Data to use =>
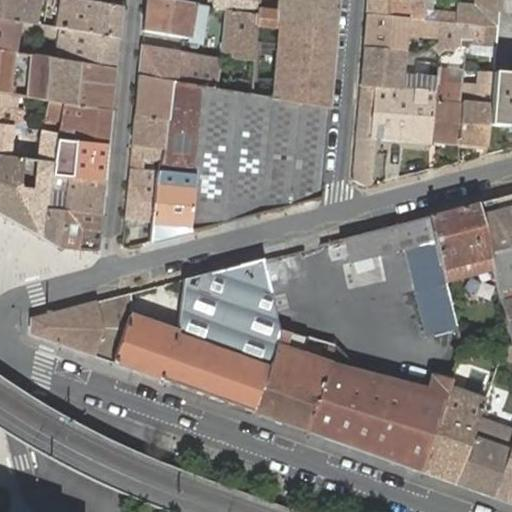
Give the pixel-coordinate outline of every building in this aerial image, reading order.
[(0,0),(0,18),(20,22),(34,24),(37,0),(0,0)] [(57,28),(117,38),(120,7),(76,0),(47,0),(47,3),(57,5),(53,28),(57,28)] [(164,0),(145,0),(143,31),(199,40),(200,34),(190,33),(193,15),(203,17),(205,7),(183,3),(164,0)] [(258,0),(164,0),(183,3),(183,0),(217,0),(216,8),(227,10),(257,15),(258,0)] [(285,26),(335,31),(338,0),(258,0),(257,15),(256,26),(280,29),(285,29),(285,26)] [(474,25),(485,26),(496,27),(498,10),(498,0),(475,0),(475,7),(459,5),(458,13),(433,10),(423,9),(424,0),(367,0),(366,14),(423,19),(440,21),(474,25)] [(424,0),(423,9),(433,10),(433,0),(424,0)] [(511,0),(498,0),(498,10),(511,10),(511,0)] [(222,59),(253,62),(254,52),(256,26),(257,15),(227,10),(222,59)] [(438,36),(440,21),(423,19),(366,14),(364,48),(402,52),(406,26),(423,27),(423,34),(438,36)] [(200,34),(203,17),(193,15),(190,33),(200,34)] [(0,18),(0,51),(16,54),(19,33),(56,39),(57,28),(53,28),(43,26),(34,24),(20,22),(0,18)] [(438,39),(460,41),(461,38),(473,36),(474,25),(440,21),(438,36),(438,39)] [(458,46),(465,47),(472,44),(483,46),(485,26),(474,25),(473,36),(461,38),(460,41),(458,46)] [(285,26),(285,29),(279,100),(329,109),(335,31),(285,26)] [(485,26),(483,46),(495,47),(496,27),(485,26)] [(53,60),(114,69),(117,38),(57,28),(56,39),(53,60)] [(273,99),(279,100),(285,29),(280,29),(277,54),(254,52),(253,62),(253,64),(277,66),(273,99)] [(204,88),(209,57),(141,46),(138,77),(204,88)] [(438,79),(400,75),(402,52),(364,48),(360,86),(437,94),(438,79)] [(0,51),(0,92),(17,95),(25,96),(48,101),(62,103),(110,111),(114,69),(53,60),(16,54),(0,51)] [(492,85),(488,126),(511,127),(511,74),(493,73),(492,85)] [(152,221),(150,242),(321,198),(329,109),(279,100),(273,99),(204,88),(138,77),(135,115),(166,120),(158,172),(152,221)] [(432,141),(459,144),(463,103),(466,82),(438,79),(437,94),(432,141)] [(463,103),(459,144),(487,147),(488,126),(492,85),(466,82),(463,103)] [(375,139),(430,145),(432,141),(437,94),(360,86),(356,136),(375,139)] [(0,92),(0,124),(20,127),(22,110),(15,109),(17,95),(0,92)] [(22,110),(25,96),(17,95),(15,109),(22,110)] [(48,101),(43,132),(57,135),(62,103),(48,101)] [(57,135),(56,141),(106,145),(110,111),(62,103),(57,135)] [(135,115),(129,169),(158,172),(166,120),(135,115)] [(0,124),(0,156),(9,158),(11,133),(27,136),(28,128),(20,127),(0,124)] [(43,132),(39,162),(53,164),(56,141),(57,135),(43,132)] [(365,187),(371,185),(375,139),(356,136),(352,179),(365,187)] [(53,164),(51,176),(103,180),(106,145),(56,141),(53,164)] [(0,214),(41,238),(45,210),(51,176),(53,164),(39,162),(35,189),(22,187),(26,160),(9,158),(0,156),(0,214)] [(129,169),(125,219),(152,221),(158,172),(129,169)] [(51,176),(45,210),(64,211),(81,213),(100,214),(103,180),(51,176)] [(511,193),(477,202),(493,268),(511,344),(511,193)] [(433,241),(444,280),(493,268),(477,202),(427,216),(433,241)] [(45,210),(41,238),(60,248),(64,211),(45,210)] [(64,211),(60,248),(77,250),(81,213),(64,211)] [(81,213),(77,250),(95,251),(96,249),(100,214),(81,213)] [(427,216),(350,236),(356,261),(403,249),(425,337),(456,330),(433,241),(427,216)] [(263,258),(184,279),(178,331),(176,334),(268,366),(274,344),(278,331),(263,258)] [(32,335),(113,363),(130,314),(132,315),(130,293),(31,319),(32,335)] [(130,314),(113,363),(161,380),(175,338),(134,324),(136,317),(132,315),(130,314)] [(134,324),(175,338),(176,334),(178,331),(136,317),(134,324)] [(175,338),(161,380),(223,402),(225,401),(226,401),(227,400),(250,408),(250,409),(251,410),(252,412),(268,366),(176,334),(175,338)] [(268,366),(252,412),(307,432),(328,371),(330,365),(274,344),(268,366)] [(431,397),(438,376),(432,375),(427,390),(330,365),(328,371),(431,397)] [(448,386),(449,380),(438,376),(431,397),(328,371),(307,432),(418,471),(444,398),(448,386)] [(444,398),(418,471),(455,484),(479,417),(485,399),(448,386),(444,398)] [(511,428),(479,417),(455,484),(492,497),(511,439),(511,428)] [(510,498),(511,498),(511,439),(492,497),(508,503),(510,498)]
---
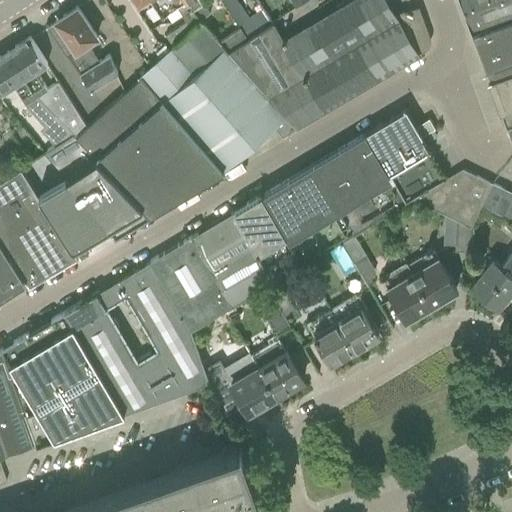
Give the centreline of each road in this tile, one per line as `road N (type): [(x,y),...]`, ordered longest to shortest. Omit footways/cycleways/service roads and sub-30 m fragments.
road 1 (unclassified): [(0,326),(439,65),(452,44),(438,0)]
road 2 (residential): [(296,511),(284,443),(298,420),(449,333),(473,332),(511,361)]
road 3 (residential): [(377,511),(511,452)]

Problem requirements => Format the lines that run from the one containing "Give the centreline" through the one containing "road 3 (residential): [(377,511),(511,452)]", both included, as a numbered list, leaving out any blank lines.

Complete response =>
1. Give the centreline of each road in this tile, one per line as `road N (type): [(x,y),...]`, ordered longest to shortest. Omit footways/cycleways/service roads and sub-30 m fragments.
2. road 1 (unclassified): [(0,326),(439,65),(452,44),(438,0)]
3. road 2 (residential): [(296,511),(284,443),(298,420),(449,333),(473,332),(511,361)]
4. road 3 (residential): [(377,511),(511,452)]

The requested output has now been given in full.